◆ **Work request**
A line below contains "R12: 1.8k (N2, N5) -> 470 (N2, N5)", and a later one contains "JP101 pin 2: VEXT -> GND". Repeat both, with every line between them, exactly.

Information: Begin

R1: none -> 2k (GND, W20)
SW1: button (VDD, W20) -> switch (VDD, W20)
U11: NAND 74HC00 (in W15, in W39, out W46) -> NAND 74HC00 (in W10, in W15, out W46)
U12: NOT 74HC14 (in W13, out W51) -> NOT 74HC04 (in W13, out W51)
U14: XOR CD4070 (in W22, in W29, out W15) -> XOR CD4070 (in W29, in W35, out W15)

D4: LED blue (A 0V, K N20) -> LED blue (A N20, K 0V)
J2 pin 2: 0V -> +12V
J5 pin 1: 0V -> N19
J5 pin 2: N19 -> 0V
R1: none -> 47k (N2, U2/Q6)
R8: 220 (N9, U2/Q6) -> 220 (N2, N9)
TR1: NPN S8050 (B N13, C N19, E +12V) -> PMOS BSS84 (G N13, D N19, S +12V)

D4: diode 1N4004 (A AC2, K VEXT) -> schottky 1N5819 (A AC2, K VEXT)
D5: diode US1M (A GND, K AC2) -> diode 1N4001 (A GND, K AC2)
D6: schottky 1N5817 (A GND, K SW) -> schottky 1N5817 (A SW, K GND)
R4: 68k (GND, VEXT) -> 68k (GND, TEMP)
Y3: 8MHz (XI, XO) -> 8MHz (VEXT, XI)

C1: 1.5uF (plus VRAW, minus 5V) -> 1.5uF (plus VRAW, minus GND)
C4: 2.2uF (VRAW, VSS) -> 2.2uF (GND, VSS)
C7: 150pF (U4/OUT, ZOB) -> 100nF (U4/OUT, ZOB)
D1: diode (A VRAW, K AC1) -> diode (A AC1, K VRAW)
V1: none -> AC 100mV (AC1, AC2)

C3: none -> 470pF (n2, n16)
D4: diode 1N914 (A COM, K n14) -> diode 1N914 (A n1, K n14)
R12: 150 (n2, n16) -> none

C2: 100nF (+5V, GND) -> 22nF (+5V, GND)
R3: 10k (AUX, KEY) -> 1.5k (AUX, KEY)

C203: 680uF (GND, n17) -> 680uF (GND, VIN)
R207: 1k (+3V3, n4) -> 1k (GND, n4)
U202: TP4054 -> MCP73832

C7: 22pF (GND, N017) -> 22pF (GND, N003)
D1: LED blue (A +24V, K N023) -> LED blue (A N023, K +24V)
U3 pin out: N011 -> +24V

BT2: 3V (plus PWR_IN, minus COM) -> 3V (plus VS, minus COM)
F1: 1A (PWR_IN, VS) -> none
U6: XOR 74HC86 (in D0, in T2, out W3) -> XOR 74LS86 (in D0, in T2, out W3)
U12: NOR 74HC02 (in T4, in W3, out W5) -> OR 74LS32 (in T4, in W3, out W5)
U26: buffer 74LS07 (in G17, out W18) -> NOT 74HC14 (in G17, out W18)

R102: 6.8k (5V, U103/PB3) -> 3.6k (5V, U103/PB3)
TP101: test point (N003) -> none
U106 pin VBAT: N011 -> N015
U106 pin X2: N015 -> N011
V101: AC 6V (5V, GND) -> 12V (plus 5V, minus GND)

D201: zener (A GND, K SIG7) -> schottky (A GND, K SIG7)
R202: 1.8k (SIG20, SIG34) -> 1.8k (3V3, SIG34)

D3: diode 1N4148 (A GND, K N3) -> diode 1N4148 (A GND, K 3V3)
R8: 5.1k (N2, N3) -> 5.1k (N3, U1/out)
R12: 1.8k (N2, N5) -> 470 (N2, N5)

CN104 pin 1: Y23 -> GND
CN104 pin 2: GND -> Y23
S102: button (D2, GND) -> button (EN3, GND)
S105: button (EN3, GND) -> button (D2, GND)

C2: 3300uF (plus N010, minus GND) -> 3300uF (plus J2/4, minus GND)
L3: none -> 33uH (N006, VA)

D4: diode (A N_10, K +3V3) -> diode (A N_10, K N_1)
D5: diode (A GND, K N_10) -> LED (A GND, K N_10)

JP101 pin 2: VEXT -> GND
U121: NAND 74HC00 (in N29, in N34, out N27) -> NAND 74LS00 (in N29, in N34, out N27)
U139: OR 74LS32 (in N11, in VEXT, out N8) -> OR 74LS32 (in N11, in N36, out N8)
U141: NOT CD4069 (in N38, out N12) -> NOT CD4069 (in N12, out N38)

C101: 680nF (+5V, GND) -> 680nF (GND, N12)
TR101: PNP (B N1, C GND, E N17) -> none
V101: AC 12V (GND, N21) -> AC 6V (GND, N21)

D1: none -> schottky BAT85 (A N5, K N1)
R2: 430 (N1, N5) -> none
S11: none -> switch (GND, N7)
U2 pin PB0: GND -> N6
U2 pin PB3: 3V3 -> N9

Information: End

◆ **Task output**
R12: 1.8k (N2, N5) -> 470 (N2, N5)

CN104 pin 1: Y23 -> GND
CN104 pin 2: GND -> Y23
S102: button (D2, GND) -> button (EN3, GND)
S105: button (EN3, GND) -> button (D2, GND)

C2: 3300uF (plus N010, minus GND) -> 3300uF (plus J2/4, minus GND)
L3: none -> 33uH (N006, VA)

D4: diode (A N_10, K +3V3) -> diode (A N_10, K N_1)
D5: diode (A GND, K N_10) -> LED (A GND, K N_10)

JP101 pin 2: VEXT -> GND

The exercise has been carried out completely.